» ABOUT THIS EXERCISE: What's needed is a full, exact retyping of the records.

» DATA UNDER STUDY:

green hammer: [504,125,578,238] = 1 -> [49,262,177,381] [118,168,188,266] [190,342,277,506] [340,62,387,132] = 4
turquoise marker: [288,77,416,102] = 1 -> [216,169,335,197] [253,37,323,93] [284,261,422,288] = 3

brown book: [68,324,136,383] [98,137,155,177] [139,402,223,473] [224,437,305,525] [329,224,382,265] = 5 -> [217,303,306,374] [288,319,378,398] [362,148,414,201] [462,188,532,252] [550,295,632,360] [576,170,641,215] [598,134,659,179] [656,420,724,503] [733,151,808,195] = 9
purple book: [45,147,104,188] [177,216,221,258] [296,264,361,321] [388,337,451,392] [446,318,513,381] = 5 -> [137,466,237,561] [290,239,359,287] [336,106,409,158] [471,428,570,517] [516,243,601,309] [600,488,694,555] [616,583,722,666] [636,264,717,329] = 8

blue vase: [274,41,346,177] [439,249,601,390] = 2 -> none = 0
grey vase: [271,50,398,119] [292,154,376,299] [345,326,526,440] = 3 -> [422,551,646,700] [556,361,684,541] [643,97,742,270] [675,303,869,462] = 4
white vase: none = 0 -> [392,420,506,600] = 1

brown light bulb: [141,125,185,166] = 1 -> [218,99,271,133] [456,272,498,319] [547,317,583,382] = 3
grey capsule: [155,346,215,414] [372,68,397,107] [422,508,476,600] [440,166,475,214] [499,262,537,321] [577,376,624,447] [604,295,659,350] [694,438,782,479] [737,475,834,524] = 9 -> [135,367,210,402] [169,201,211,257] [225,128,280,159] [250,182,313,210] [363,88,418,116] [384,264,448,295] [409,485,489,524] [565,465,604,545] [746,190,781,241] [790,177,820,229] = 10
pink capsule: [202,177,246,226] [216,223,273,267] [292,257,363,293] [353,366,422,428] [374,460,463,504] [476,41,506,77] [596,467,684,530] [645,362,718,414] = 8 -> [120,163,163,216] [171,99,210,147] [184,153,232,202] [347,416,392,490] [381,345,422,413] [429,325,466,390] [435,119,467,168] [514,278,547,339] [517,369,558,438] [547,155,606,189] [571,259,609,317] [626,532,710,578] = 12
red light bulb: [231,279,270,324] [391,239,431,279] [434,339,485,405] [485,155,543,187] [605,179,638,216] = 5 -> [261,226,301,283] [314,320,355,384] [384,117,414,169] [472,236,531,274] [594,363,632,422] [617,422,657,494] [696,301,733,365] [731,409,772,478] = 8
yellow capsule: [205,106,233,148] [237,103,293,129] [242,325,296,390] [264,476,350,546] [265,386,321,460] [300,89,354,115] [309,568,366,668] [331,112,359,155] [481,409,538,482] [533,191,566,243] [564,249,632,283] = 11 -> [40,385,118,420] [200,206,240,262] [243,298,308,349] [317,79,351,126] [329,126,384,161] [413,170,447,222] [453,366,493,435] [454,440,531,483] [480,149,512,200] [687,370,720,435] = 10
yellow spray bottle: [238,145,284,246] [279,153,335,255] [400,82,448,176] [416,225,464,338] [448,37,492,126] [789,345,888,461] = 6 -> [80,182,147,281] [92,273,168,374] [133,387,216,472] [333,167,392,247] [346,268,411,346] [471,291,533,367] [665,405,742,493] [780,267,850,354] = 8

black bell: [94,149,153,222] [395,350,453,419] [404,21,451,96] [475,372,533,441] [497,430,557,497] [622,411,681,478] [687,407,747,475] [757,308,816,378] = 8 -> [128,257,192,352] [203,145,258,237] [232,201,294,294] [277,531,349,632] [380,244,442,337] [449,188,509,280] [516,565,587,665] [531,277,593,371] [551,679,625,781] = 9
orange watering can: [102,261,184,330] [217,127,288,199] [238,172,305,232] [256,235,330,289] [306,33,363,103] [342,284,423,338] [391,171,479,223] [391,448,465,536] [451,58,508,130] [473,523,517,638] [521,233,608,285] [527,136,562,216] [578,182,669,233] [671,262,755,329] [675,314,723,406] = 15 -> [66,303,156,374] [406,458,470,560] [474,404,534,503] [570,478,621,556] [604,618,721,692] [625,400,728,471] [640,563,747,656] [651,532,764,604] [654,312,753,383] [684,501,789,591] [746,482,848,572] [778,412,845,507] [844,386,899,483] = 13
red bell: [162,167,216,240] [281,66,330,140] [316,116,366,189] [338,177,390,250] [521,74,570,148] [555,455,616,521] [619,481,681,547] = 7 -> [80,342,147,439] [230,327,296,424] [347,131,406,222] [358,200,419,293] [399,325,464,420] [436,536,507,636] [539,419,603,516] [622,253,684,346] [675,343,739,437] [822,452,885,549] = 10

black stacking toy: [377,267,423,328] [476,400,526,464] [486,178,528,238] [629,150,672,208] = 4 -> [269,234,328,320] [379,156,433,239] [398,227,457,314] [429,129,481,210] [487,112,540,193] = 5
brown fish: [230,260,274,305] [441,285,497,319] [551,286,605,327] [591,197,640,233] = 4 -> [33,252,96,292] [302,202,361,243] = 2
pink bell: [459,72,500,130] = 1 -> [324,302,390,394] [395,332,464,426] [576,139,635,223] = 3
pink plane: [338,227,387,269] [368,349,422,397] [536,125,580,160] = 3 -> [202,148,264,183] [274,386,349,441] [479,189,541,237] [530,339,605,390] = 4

» SOLUTION TO THIS PROBLEM:
green hammer: [504,125,578,238] = 1 -> [49,262,177,381] [118,168,188,266] [190,342,277,506] [340,62,387,132] = 4
turquoise marker: [288,77,416,102] = 1 -> [216,169,335,197] [253,37,323,93] [284,261,422,288] = 3

brown book: [68,324,136,383] [98,137,155,177] [139,402,223,473] [224,437,305,525] [329,224,382,265] = 5 -> [217,303,306,374] [288,319,378,398] [362,148,414,201] [462,188,532,252] [550,295,632,360] [576,170,641,215] [598,134,659,179] [656,420,724,503] [733,151,808,195] = 9
purple book: [45,147,104,188] [177,216,221,258] [296,264,361,321] [388,337,451,392] [446,318,513,381] = 5 -> [137,466,237,561] [290,239,359,287] [336,106,409,158] [471,428,570,517] [516,243,601,309] [600,488,694,555] [616,583,722,666] [636,264,717,329] = 8

blue vase: [274,41,346,177] [439,249,601,390] = 2 -> none = 0
grey vase: [271,50,398,119] [292,154,376,299] [345,326,526,440] = 3 -> [422,551,646,700] [556,361,684,541] [643,97,742,270] [675,303,869,462] = 4
white vase: none = 0 -> [392,420,506,600] = 1

brown light bulb: [141,125,185,166] = 1 -> [218,99,271,133] [456,272,498,319] [547,317,583,382] = 3
grey capsule: [155,346,215,414] [372,68,397,107] [422,508,476,600] [440,166,475,214] [499,262,537,321] [577,376,624,447] [604,295,659,350] [694,438,782,479] [737,475,834,524] = 9 -> [135,367,210,402] [169,201,211,257] [225,128,280,159] [250,182,313,210] [363,88,418,116] [384,264,448,295] [409,485,489,524] [565,465,604,545] [746,190,781,241] [790,177,820,229] = 10
pink capsule: [202,177,246,226] [216,223,273,267] [292,257,363,293] [353,366,422,428] [374,460,463,504] [476,41,506,77] [596,467,684,530] [645,362,718,414] = 8 -> [120,163,163,216] [171,99,210,147] [184,153,232,202] [347,416,392,490] [381,345,422,413] [429,325,466,390] [435,119,467,168] [514,278,547,339] [517,369,558,438] [547,155,606,189] [571,259,609,317] [626,532,710,578] = 12
red light bulb: [231,279,270,324] [391,239,431,279] [434,339,485,405] [485,155,543,187] [605,179,638,216] = 5 -> [261,226,301,283] [314,320,355,384] [384,117,414,169] [472,236,531,274] [594,363,632,422] [617,422,657,494] [696,301,733,365] [731,409,772,478] = 8
yellow capsule: [205,106,233,148] [237,103,293,129] [242,325,296,390] [264,476,350,546] [265,386,321,460] [300,89,354,115] [309,568,366,668] [331,112,359,155] [481,409,538,482] [533,191,566,243] [564,249,632,283] = 11 -> [40,385,118,420] [200,206,240,262] [243,298,308,349] [317,79,351,126] [329,126,384,161] [413,170,447,222] [453,366,493,435] [454,440,531,483] [480,149,512,200] [687,370,720,435] = 10
yellow spray bottle: [238,145,284,246] [279,153,335,255] [400,82,448,176] [416,225,464,338] [448,37,492,126] [789,345,888,461] = 6 -> [80,182,147,281] [92,273,168,374] [133,387,216,472] [333,167,392,247] [346,268,411,346] [471,291,533,367] [665,405,742,493] [780,267,850,354] = 8

black bell: [94,149,153,222] [395,350,453,419] [404,21,451,96] [475,372,533,441] [497,430,557,497] [622,411,681,478] [687,407,747,475] [757,308,816,378] = 8 -> [128,257,192,352] [203,145,258,237] [232,201,294,294] [277,531,349,632] [380,244,442,337] [449,188,509,280] [516,565,587,665] [531,277,593,371] [551,679,625,781] = 9
orange watering can: [102,261,184,330] [217,127,288,199] [238,172,305,232] [256,235,330,289] [306,33,363,103] [342,284,423,338] [391,171,479,223] [391,448,465,536] [451,58,508,130] [473,523,517,638] [521,233,608,285] [527,136,562,216] [578,182,669,233] [671,262,755,329] [675,314,723,406] = 15 -> [66,303,156,374] [406,458,470,560] [474,404,534,503] [570,478,621,556] [604,618,721,692] [625,400,728,471] [640,563,747,656] [651,532,764,604] [654,312,753,383] [684,501,789,591] [746,482,848,572] [778,412,845,507] [844,386,899,483] = 13
red bell: [162,167,216,240] [281,66,330,140] [316,116,366,189] [338,177,390,250] [521,74,570,148] [555,455,616,521] [619,481,681,547] = 7 -> [80,342,147,439] [230,327,296,424] [347,131,406,222] [358,200,419,293] [399,325,464,420] [436,536,507,636] [539,419,603,516] [622,253,684,346] [675,343,739,437] [822,452,885,549] = 10

black stacking toy: [377,267,423,328] [476,400,526,464] [486,178,528,238] [629,150,672,208] = 4 -> [269,234,328,320] [379,156,433,239] [398,227,457,314] [429,129,481,210] [487,112,540,193] = 5
brown fish: [230,260,274,305] [441,285,497,319] [551,286,605,327] [591,197,640,233] = 4 -> [33,252,96,292] [302,202,361,243] = 2
pink bell: [459,72,500,130] = 1 -> [324,302,390,394] [395,332,464,426] [576,139,635,223] = 3
pink plane: [338,227,387,269] [368,349,422,397] [536,125,580,160] = 3 -> [202,148,264,183] [274,386,349,441] [479,189,541,237] [530,339,605,390] = 4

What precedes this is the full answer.